Beneath this instruction is a listing. Transcribe from it only the stretch from the line with "(687, 374) = (125, 314): yellow" through the line with "(761, 513) = (94, 197): turquoise", both end lines included, exactly as written.

Entries provided:
►

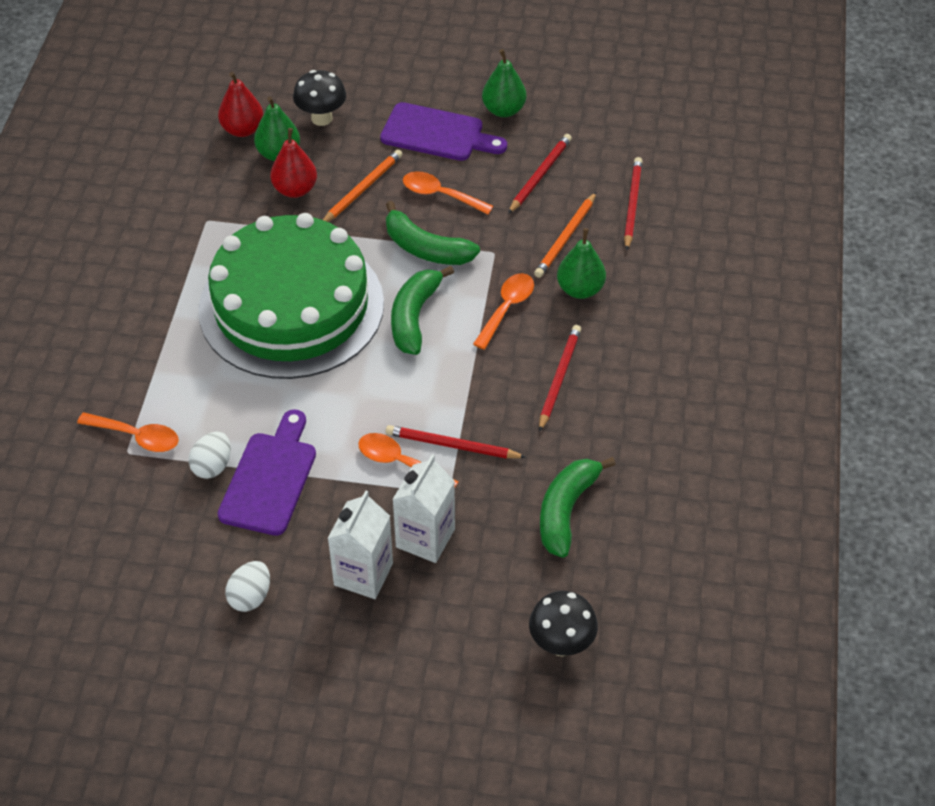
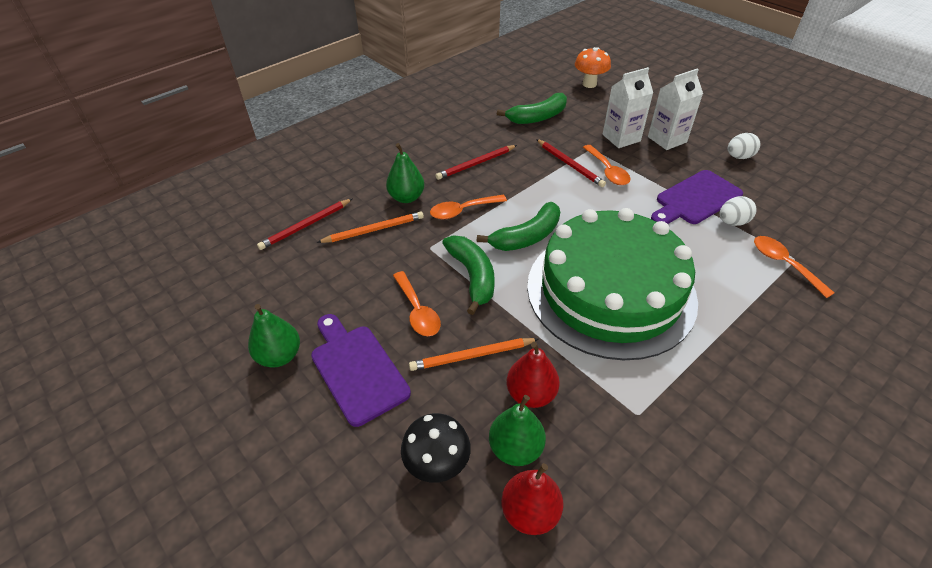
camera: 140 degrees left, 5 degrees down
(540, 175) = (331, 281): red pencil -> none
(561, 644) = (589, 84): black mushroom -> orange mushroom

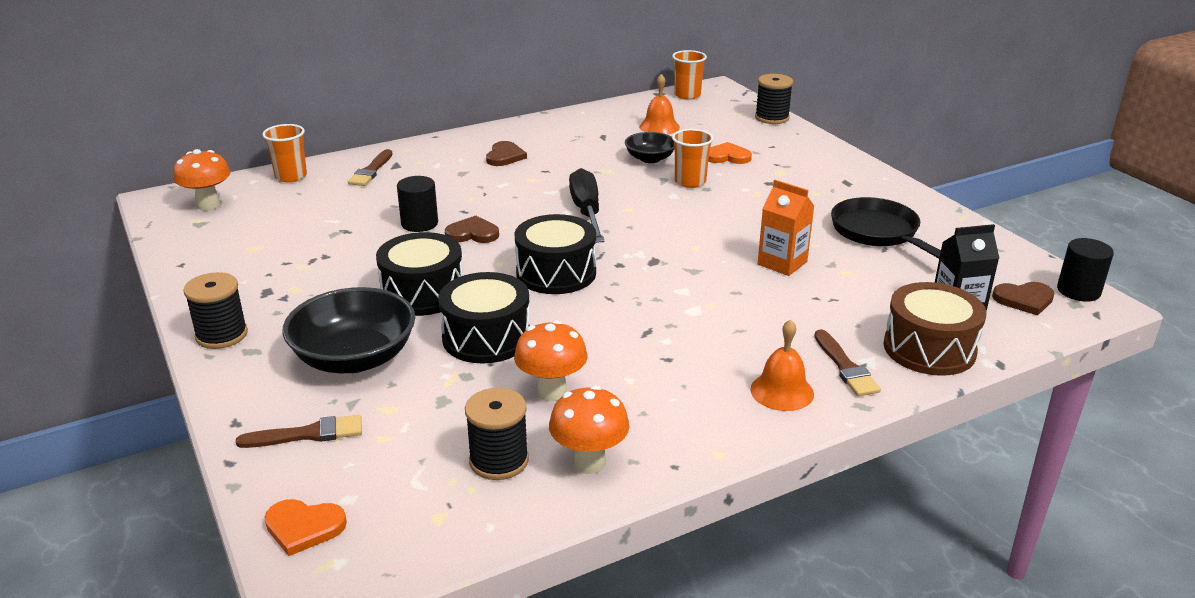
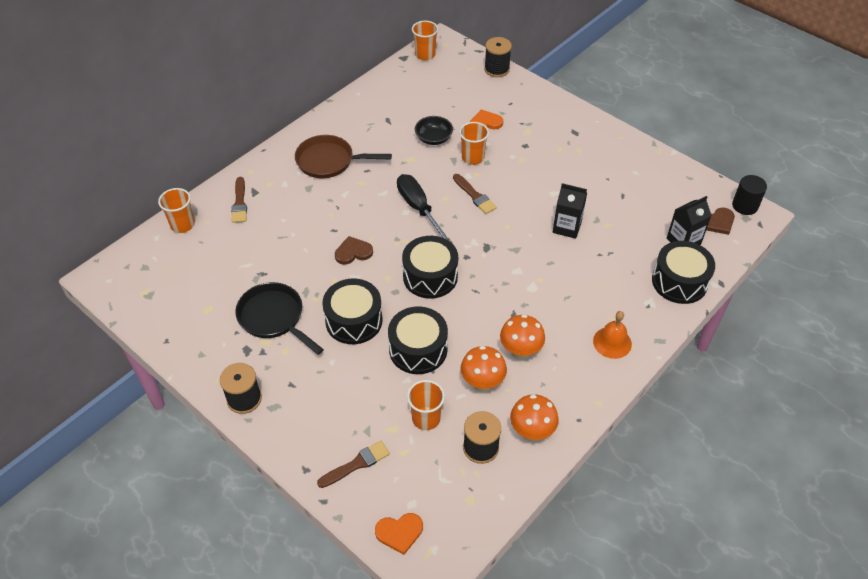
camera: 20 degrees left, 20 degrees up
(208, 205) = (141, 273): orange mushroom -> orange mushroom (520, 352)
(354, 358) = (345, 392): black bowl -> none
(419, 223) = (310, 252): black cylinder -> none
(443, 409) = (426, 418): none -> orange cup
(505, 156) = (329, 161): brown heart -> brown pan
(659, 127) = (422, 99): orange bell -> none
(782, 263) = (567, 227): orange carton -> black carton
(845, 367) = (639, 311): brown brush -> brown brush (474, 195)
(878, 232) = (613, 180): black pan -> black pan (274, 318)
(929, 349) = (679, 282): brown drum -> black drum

◄
►

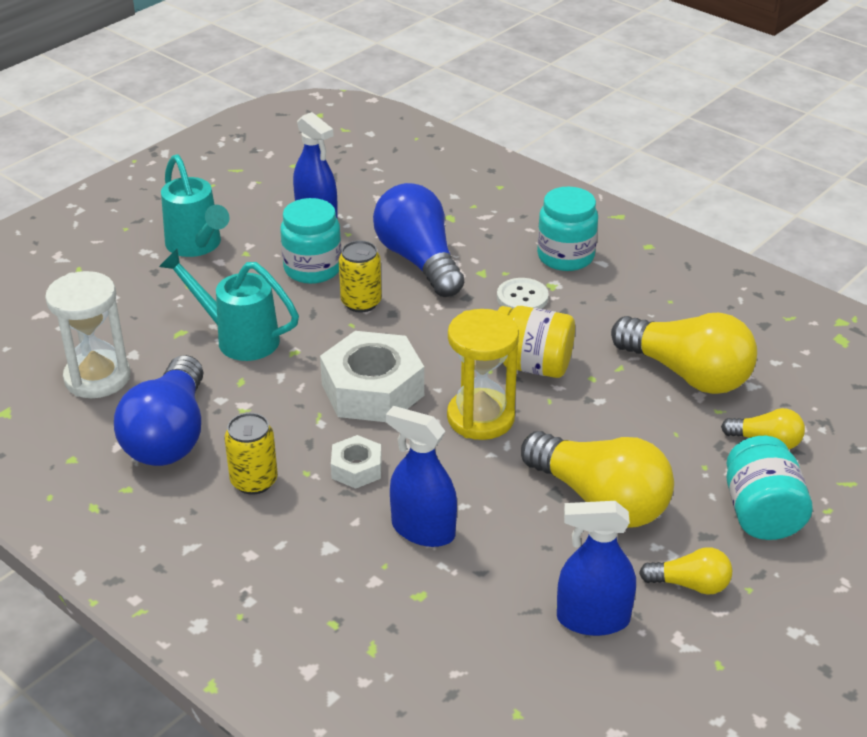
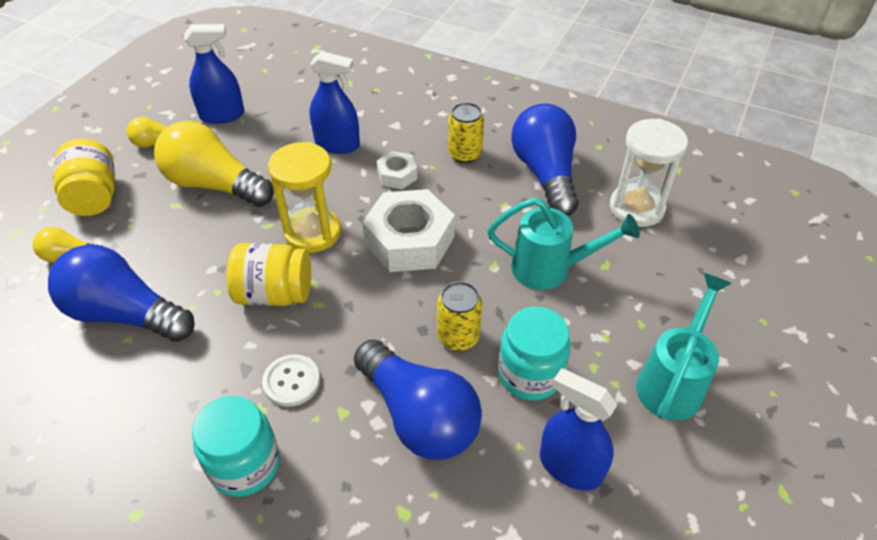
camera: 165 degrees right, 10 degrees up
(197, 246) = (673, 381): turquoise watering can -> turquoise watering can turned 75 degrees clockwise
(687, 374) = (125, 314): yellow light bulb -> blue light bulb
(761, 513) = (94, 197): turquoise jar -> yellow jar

◄
►

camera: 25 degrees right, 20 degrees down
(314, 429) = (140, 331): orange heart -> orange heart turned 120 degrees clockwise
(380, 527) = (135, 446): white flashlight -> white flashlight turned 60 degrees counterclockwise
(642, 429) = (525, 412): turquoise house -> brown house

◄

Task result:
(687, 374) = (125, 314): yellow light bulb -> blue light bulb
(761, 513) = (94, 197): turquoise jar -> yellow jar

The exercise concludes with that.